Dataset records:
● ● ● ● ● ● ●

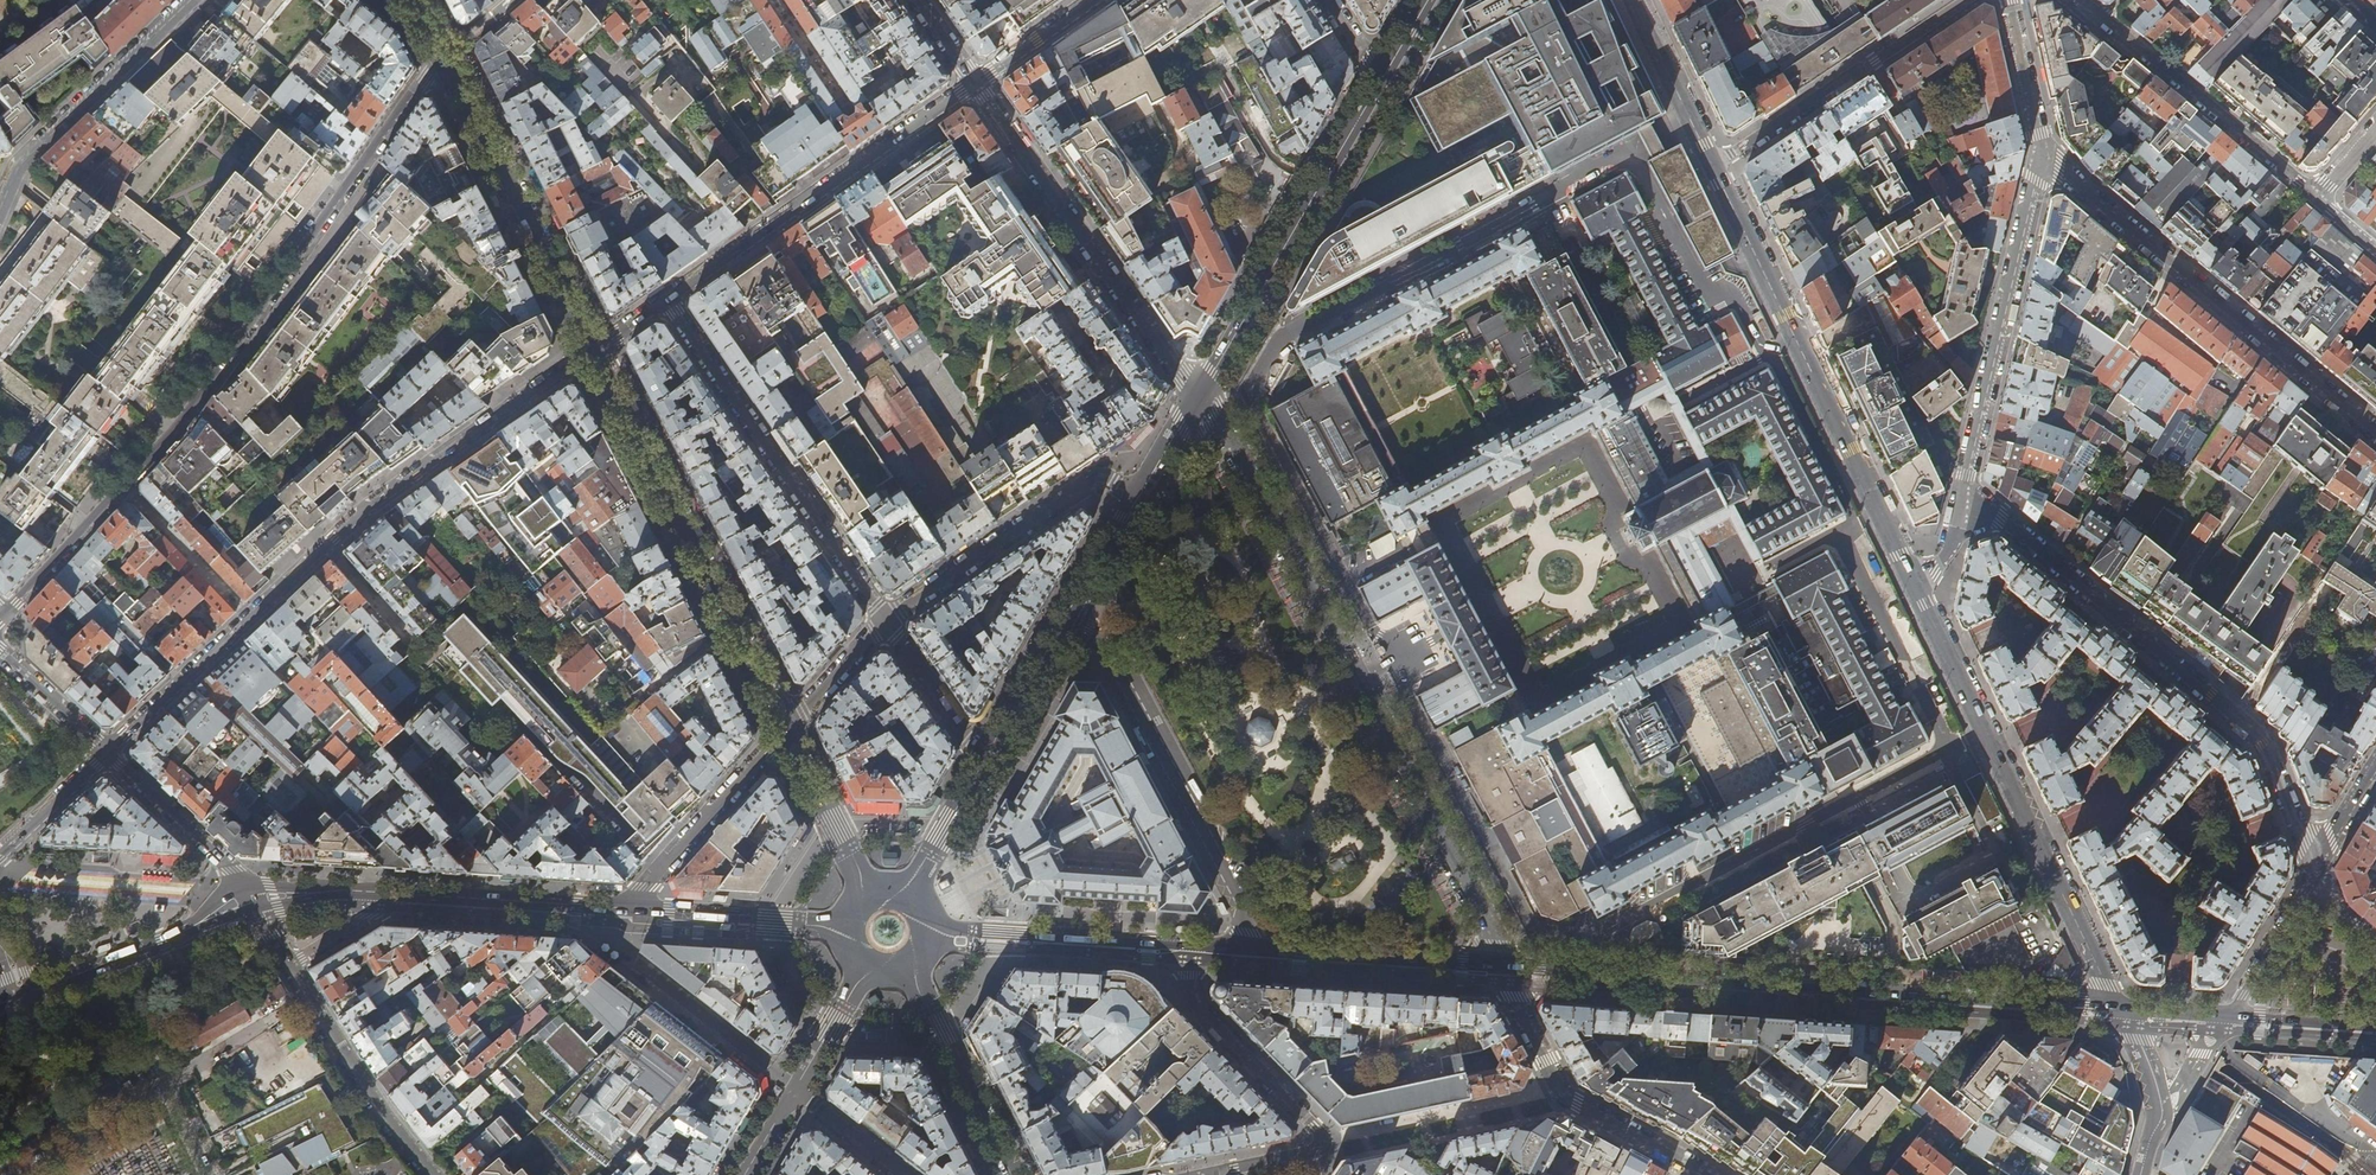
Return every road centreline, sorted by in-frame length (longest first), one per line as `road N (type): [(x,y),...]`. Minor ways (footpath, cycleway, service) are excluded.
road 1 (residential): [(445,56),(179,426),(7,612)]
road 2 (residential): [(1634,0),(1916,585)]
road 3 (residential): [(1198,400),(1246,477),(1502,967)]
road 4 (residential): [(592,348),(367,510),(108,753)]
road 5 (primary): [(2122,1011),(1502,967)]
road 6 (residential): [(1964,491),(2254,727),(2317,866)]
road 7 (residential): [(1916,585),(2122,1011)]
road 8 (secondary): [(907,897),(1141,494)]
road 9 (residential): [(2375,429),(2042,151)]
road 10 (secondary): [(592,348),(784,730)]
road 11 (residential): [(1198,400),(976,83)]
road 12 (residential): [(667,301),(884,621)]
road 13 (residential): [(976,83),(667,301)]
road 14 (primary): [(624,913),(306,896),(251,905)]
road 15 (residential): [(1188,944),(1193,999),(1316,1131),(1316,1146),(1199,1174)]
road 16 (secondary): [(1198,400),(1380,85)]
road 17 (residential): [(2042,151),(1964,491)]
road 18 (secondary): [(445,56),(592,348)]
road 19 (residential): [(251,905),(389,1118),(436,1174)]
road 20 (primary): [(1502,967),(1188,944)]
road 21 (residential): [(2079,0),(2317,197)]
road 22 (residential): [(1502,967),(1558,1092),(1705,1174)]
road 23 (residential): [(1141,494),(1116,481),(1089,480),(884,621)]
road 24 (residential): [(0,209),(20,163),(187,0)]
road 25 (primary): [(1188,944),(927,921)]
road 26 (primary): [(251,905),(24,995)]
road 27 (residential): [(784,730),(624,913)]
road 28 (secondary): [(909,963),(1014,1174)]
road 29 (primary): [(853,935),(804,922),(624,913)]
road 30 (residential): [(251,905),(233,870),(108,753)]
road 31 (secondary): [(784,730),(873,898)]
road 32 (residential): [(2141,1174),(2162,1118),(2160,1094),(2122,1011)]
road 33 (residential): [(2317,866),(2231,1016)]
road 34 (residential): [(2042,151),(2010,0)]
road 35 (residential): [(108,753),(0,856)]
road 36 (residential): [(108,753),(0,651)]
road 37 (residential): [(884,621),(784,730)]
road 38 (residential): [(1095,0),(976,83)]
road 39 (primary): [(2375,1026),(2231,1016)]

● ● ● ● ● ● ●

WORK ITEM: From the first line to the last, set down the records above exactly and skip the pictures.

YOUR RESPONSE:
Return every road centreline, sorted by in-frame length (longest first), one per line as `road N (type): [(x,y),...]`. Minor ways (footpath, cycleway, service) are excluded.
road 1 (residential): [(445,56),(179,426),(7,612)]
road 2 (residential): [(1634,0),(1916,585)]
road 3 (residential): [(1198,400),(1246,477),(1502,967)]
road 4 (residential): [(592,348),(367,510),(108,753)]
road 5 (primary): [(2122,1011),(1502,967)]
road 6 (residential): [(1964,491),(2254,727),(2317,866)]
road 7 (residential): [(1916,585),(2122,1011)]
road 8 (secondary): [(907,897),(1141,494)]
road 9 (residential): [(2375,429),(2042,151)]
road 10 (secondary): [(592,348),(784,730)]
road 11 (residential): [(1198,400),(976,83)]
road 12 (residential): [(667,301),(884,621)]
road 13 (residential): [(976,83),(667,301)]
road 14 (primary): [(624,913),(306,896),(251,905)]
road 15 (residential): [(1188,944),(1193,999),(1316,1131),(1316,1146),(1199,1174)]
road 16 (secondary): [(1198,400),(1380,85)]
road 17 (residential): [(2042,151),(1964,491)]
road 18 (secondary): [(445,56),(592,348)]
road 19 (residential): [(251,905),(389,1118),(436,1174)]
road 20 (primary): [(1502,967),(1188,944)]
road 21 (residential): [(2079,0),(2317,197)]
road 22 (residential): [(1502,967),(1558,1092),(1705,1174)]
road 23 (residential): [(1141,494),(1116,481),(1089,480),(884,621)]
road 24 (residential): [(0,209),(20,163),(187,0)]
road 25 (primary): [(1188,944),(927,921)]
road 26 (primary): [(251,905),(24,995)]
road 27 (residential): [(784,730),(624,913)]
road 28 (secondary): [(909,963),(1014,1174)]
road 29 (primary): [(853,935),(804,922),(624,913)]
road 30 (residential): [(251,905),(233,870),(108,753)]
road 31 (secondary): [(784,730),(873,898)]
road 32 (residential): [(2141,1174),(2162,1118),(2160,1094),(2122,1011)]
road 33 (residential): [(2317,866),(2231,1016)]
road 34 (residential): [(2042,151),(2010,0)]
road 35 (residential): [(108,753),(0,856)]
road 36 (residential): [(108,753),(0,651)]
road 37 (residential): [(884,621),(784,730)]
road 38 (residential): [(1095,0),(976,83)]
road 39 (primary): [(2375,1026),(2231,1016)]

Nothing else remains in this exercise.